----- Given data -----
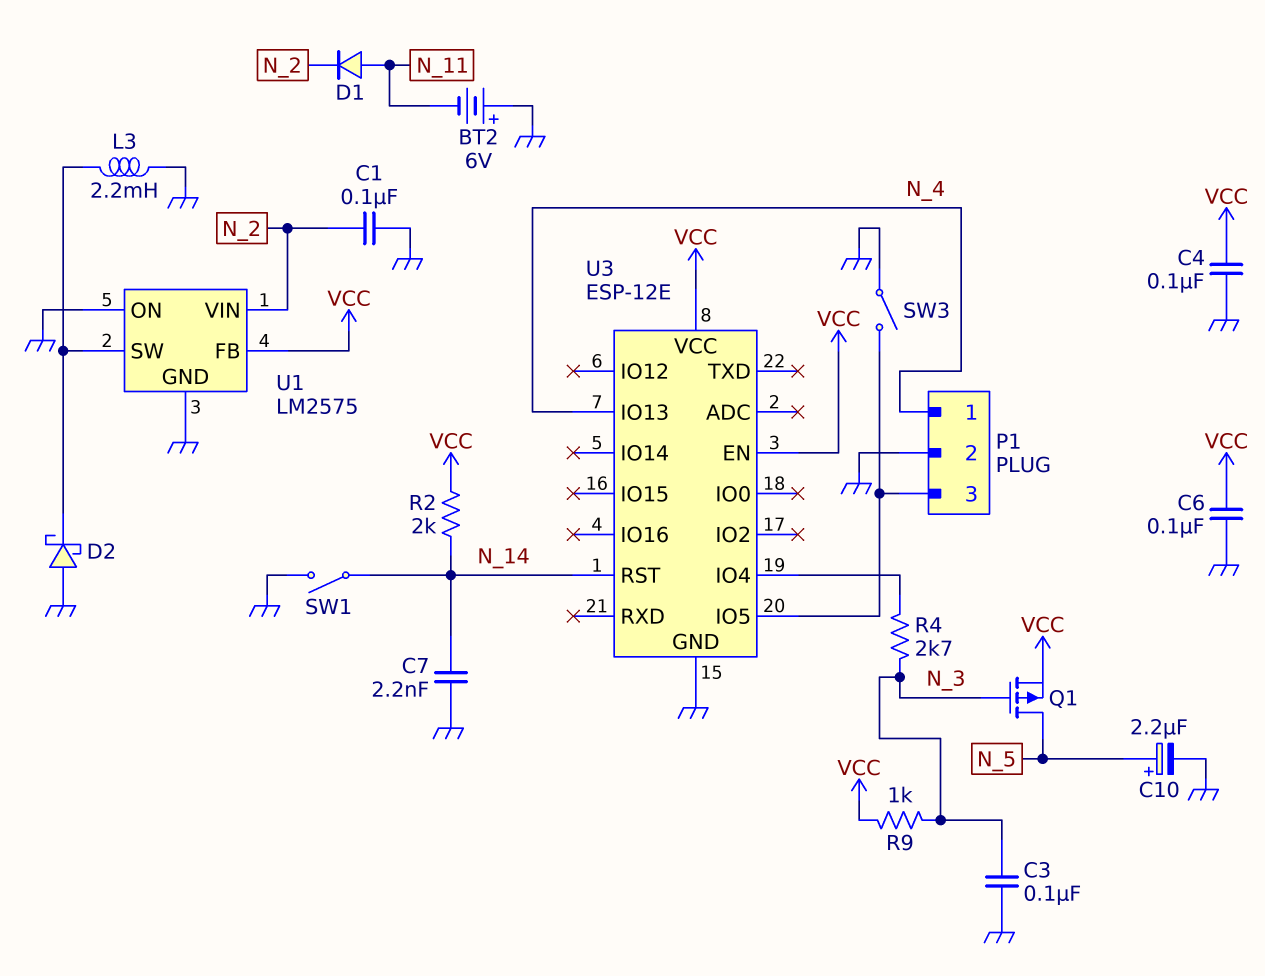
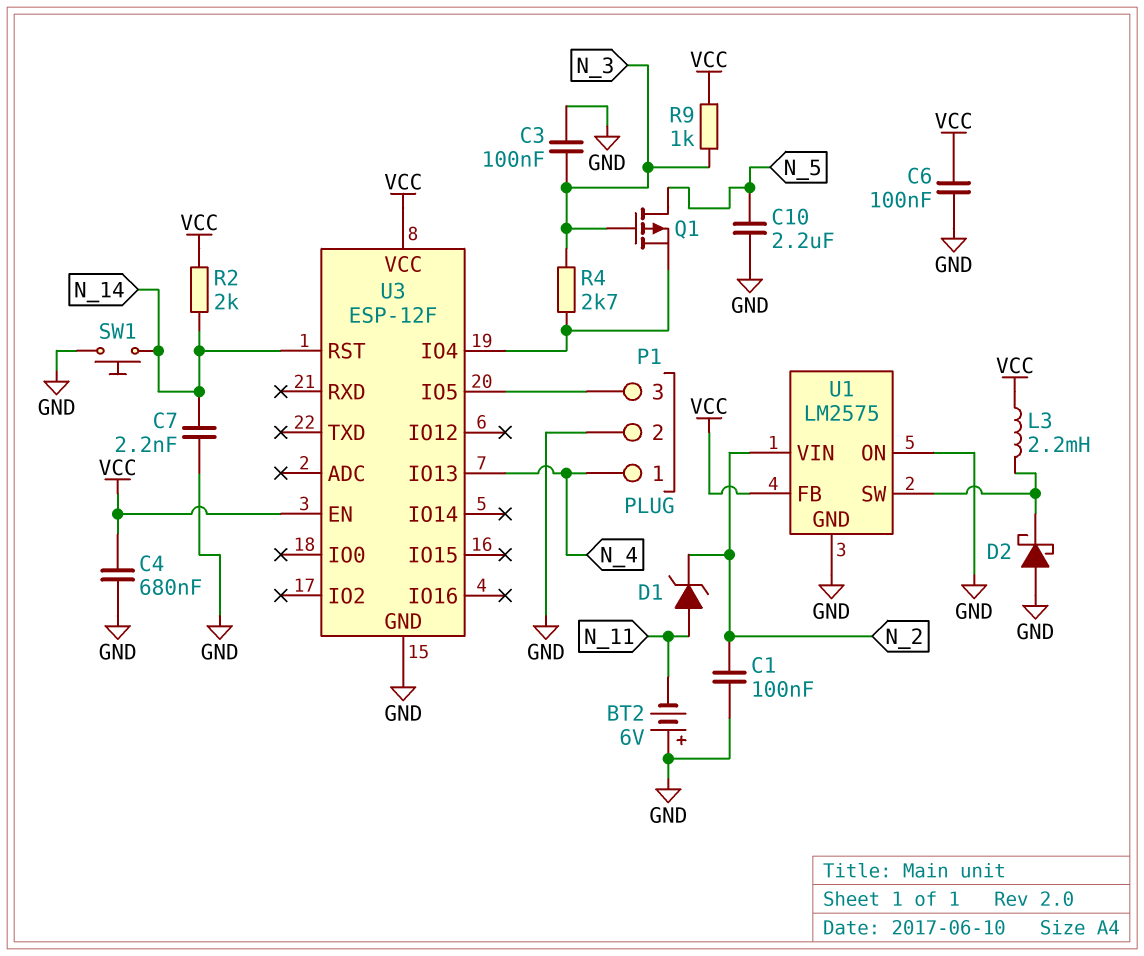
C4: 100nF (GND, VCC) -> 680nF (GND, VCC)
C10: 2.2uF (plus N_5, minus GND) -> 2.2uF (GND, N_5)
D1: diode (A N_11, K N_2) -> zener (A N_11, K N_2)
L3: 2.2mH (GND, U1/SW) -> 2.2mH (U1/SW, VCC)
Q1: PMOS (G N_3, D N_5, S VCC) -> PMOS (G N_3, D N_5, S U3/IO4)
SW1: switch (GND, N_14) -> button (GND, N_14)
SW3: switch (GND, P1/3) -> none
U3: ESP-12E -> ESP-12F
-----
Search the entries for the word "switch" and copy every line that has it.

SW1: switch (GND, N_14) -> button (GND, N_14)
SW3: switch (GND, P1/3) -> none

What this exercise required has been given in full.